All of the data below must be reproduced word for word, but without its images.

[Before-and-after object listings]
*****
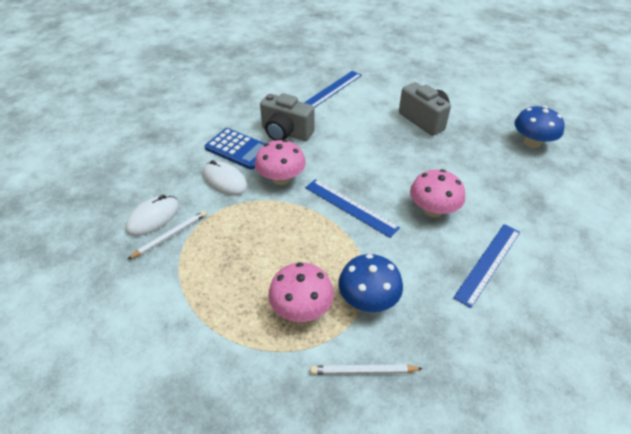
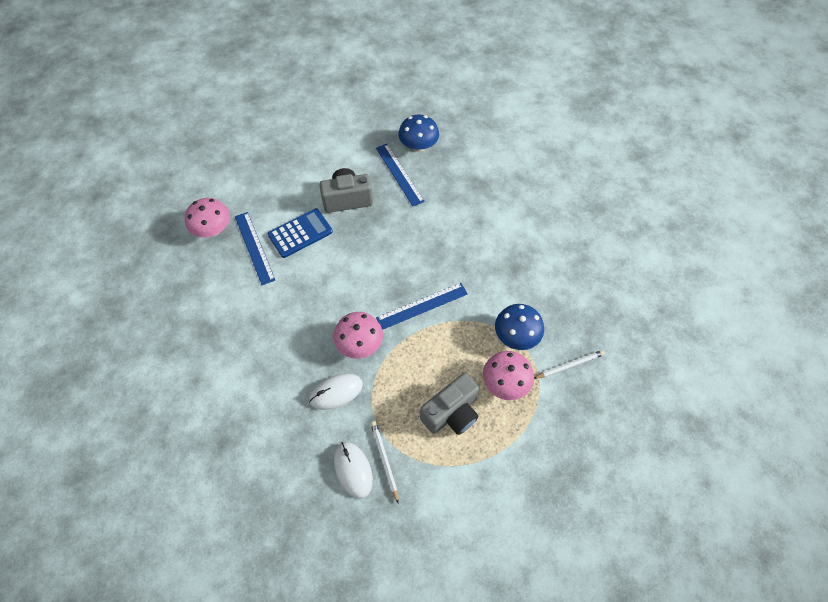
camera: 65 degrees left, 15 degrees up
(239, 149) = (297, 365): blue calculator -> blue calculator (300, 233)
(286, 133) = (297, 315): grey camera -> grey camera (451, 413)
(363, 371) = (569, 365): white pencil -> white pencil turned 135 degrees counterclockwise
(433, 210) = (454, 251): pink mushroom -> pink mushroom (213, 229)
(488, 263) = (518, 246): blue ruler -> blue ruler (399, 174)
*****
__Solution to this exercise__:
camera: 65 degrees left, 15 degrees up
(239, 149) = (297, 365): blue calculator -> blue calculator (300, 233)
(286, 133) = (297, 315): grey camera -> grey camera (451, 413)
(363, 371) = (569, 365): white pencil -> white pencil turned 135 degrees counterclockwise
(433, 210) = (454, 251): pink mushroom -> pink mushroom (213, 229)
(488, 263) = (518, 246): blue ruler -> blue ruler (399, 174)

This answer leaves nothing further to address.